▸ TASK REQUIREMENTS: The job is to find each line in the entries holding the string "star" and copy that line.

(Synthetic shape transformation data)

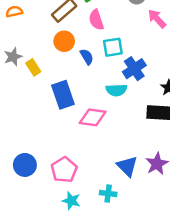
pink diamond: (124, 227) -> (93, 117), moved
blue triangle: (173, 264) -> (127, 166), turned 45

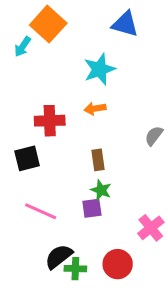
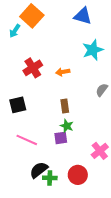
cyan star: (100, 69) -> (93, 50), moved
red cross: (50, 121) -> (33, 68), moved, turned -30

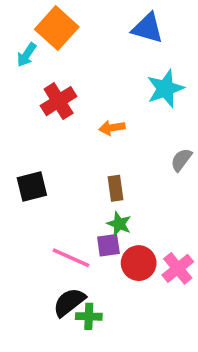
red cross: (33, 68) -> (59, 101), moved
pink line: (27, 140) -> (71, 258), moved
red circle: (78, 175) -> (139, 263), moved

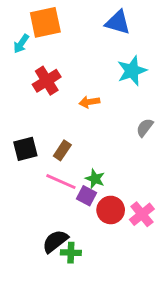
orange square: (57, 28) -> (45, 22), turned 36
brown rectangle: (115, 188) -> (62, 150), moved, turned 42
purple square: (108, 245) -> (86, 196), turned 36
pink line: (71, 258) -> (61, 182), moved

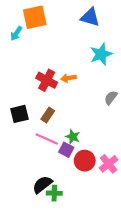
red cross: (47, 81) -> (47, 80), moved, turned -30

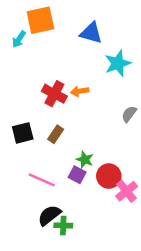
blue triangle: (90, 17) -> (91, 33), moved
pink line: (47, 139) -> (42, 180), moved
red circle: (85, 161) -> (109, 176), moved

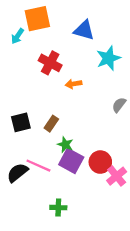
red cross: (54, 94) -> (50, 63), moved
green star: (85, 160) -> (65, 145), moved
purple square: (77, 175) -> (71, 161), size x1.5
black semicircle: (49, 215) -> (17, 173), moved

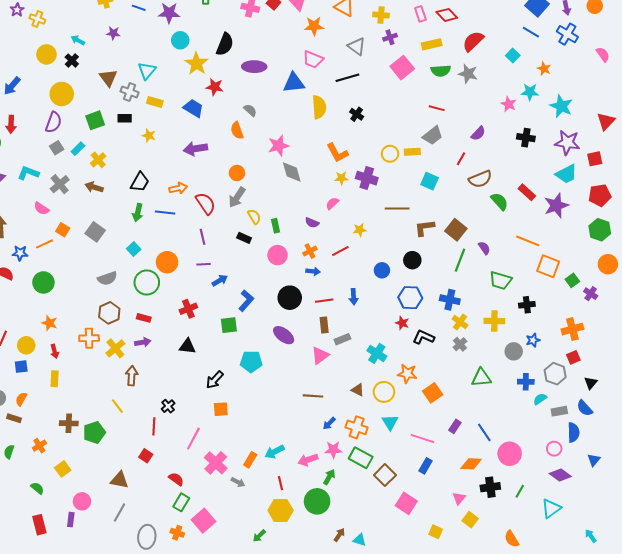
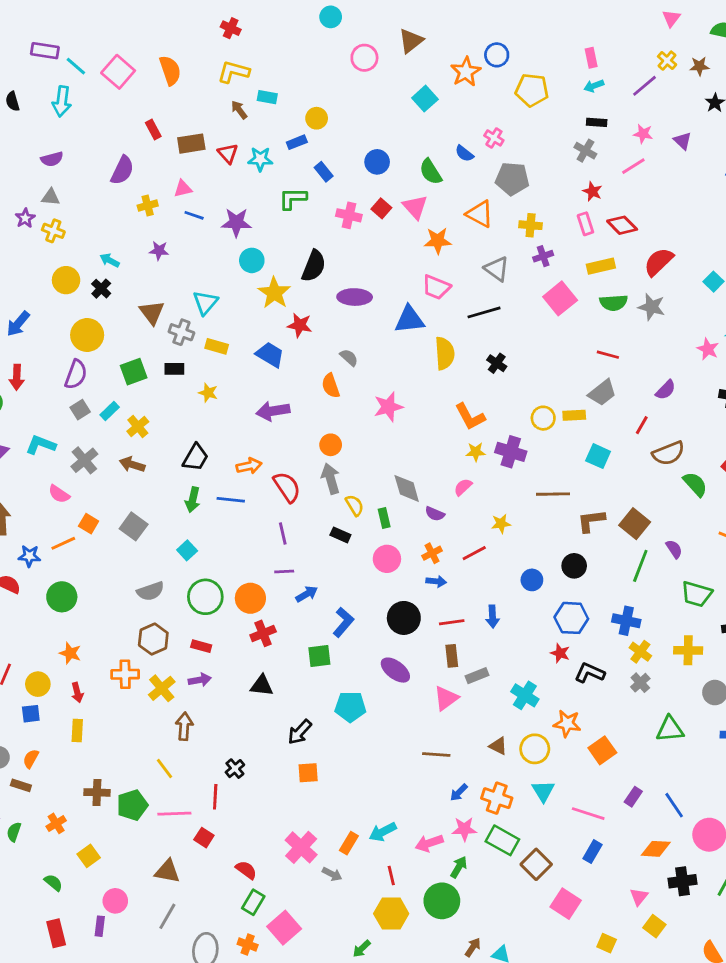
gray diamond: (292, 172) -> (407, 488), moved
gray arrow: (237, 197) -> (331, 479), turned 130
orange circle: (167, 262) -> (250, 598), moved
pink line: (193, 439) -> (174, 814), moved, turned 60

==

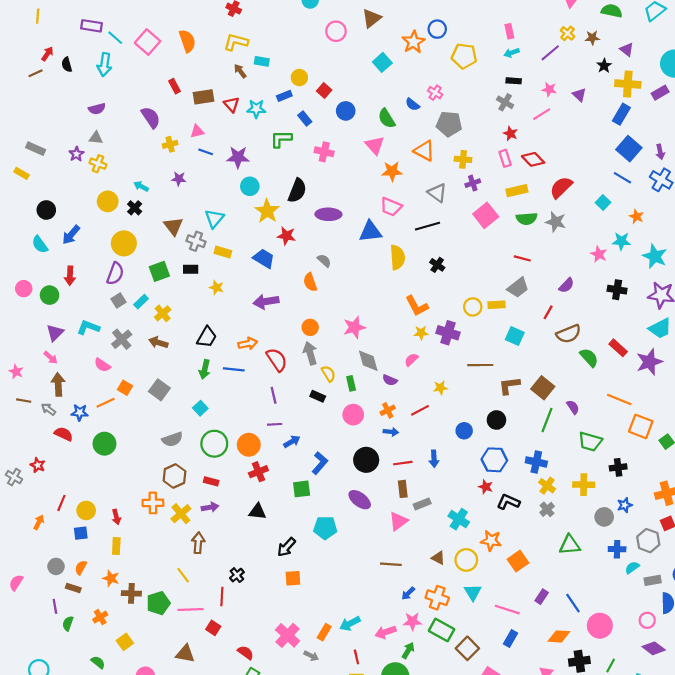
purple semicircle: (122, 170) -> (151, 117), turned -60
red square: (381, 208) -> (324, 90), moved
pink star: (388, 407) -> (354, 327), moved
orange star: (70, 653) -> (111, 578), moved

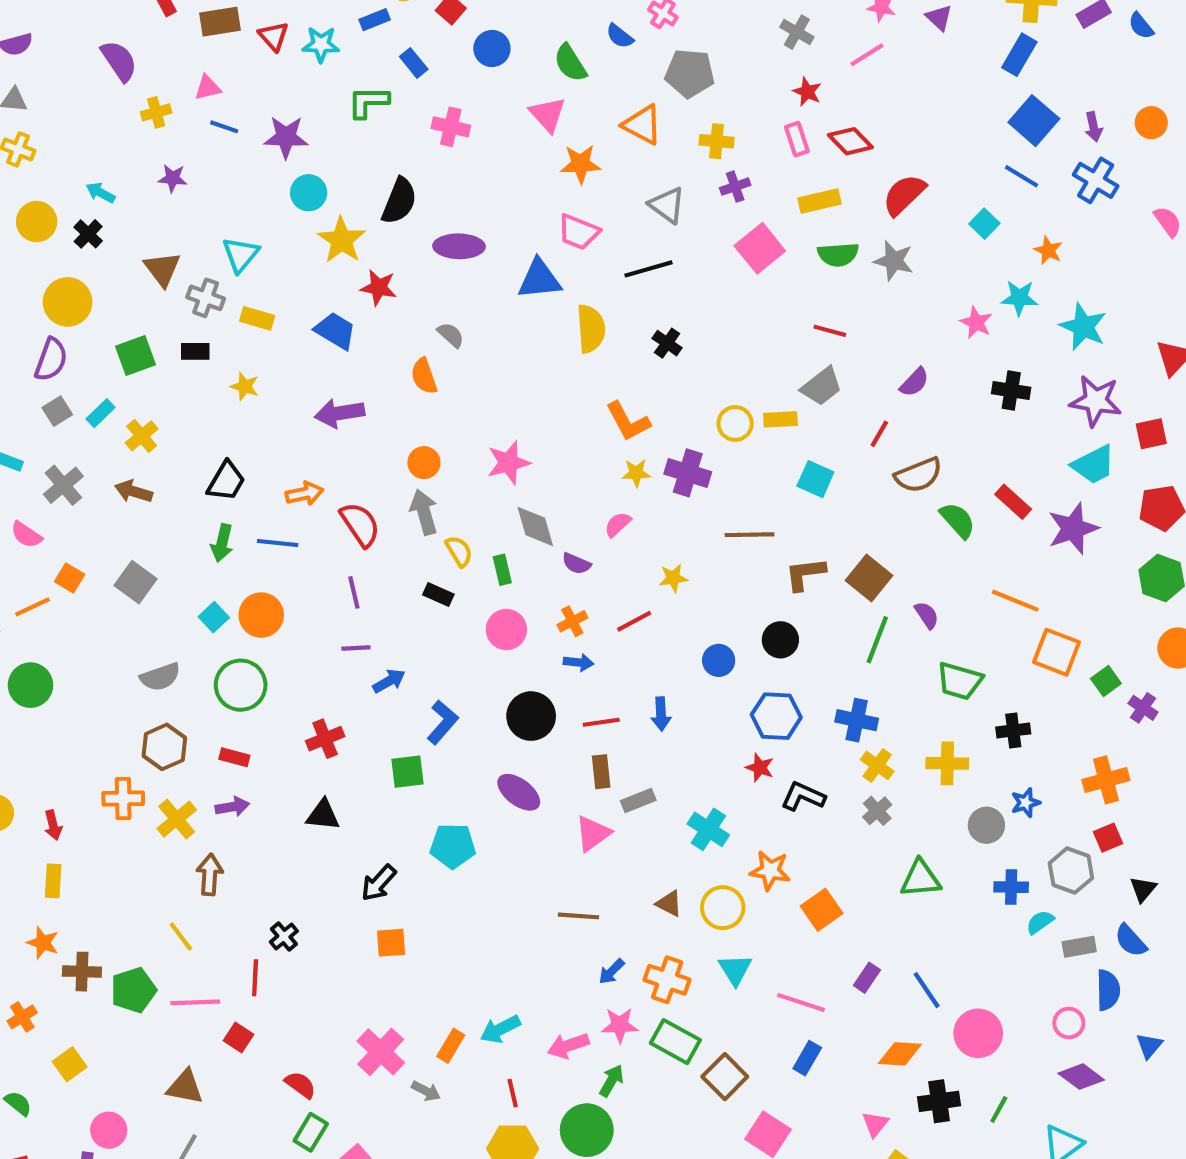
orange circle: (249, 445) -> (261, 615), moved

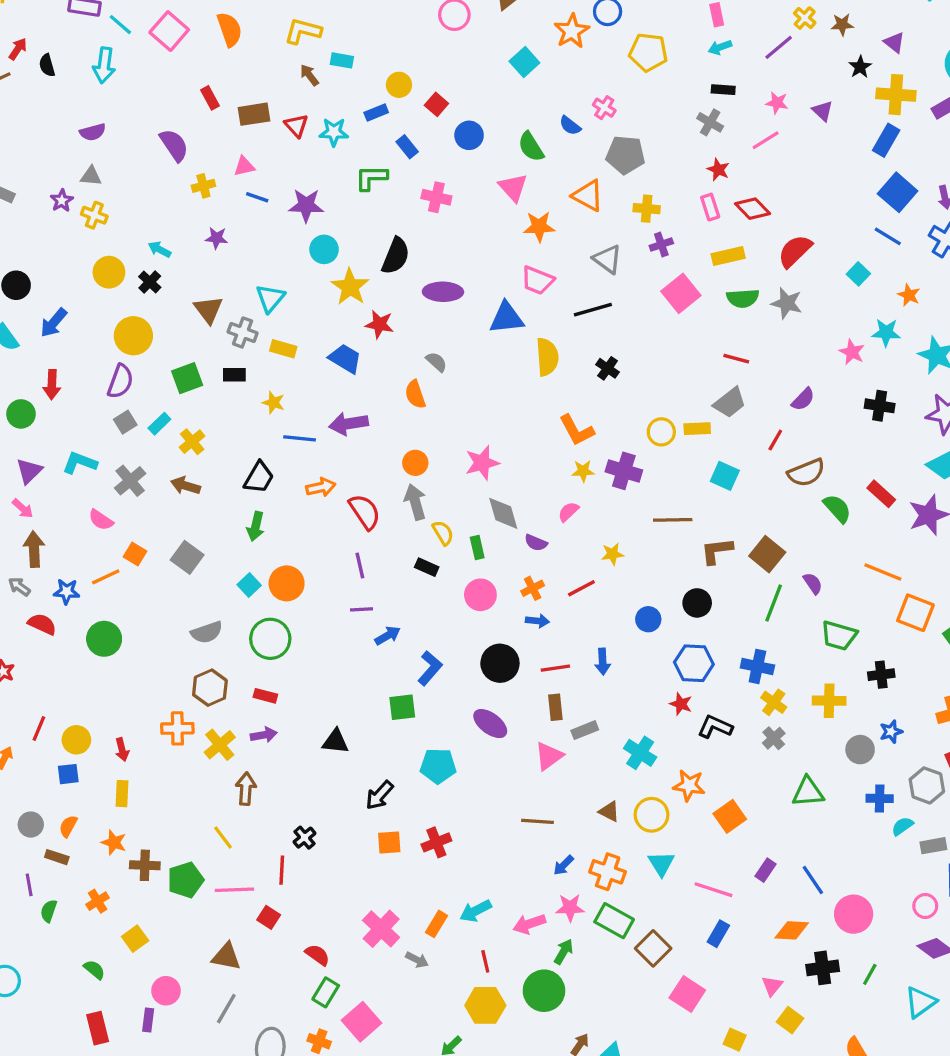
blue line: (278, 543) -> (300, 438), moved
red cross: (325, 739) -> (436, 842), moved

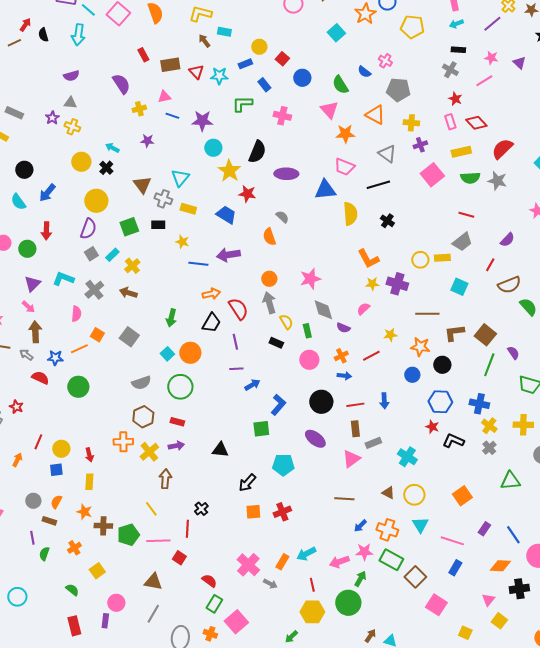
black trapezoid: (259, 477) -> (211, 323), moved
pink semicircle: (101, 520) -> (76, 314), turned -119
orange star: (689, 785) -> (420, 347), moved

▸ RESPONSE:
cyan star: (100, 69) -> (93, 50), moved
green star: (85, 160) -> (65, 145), moved
pink star: (388, 407) -> (354, 327), moved
orange star: (70, 653) -> (111, 578), moved
orange star: (689, 785) -> (420, 347), moved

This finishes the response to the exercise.